• _Exercise description_
Your whole reply should be the lines from the one that contains "martillo (negro) (2nd from left)" through the last line of the listing, copied exactly.

• _Recorded information_
•••••

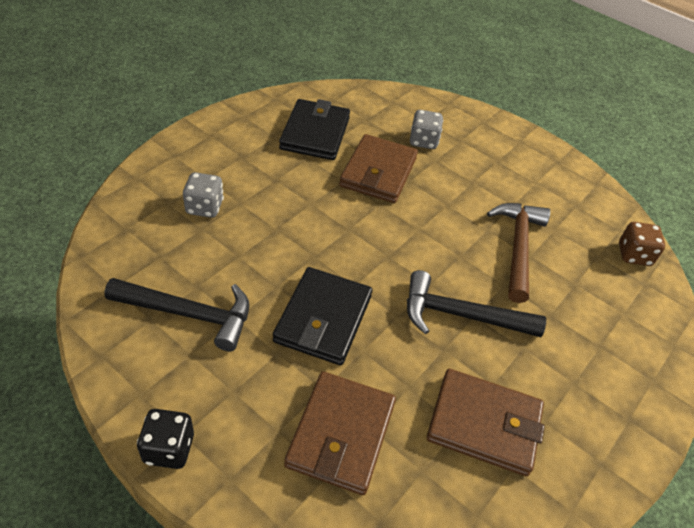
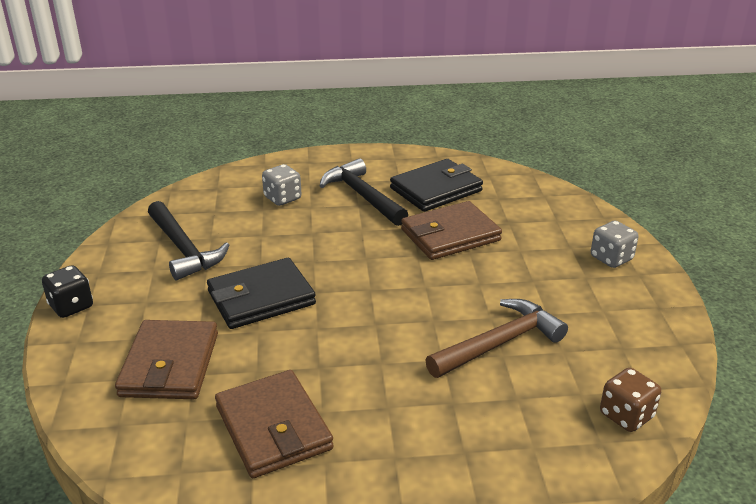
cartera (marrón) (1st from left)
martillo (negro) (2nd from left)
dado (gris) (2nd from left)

•••••

• _Problem solution_
martillo (negro) (2nd from left)
dado (gris) (2nd from left)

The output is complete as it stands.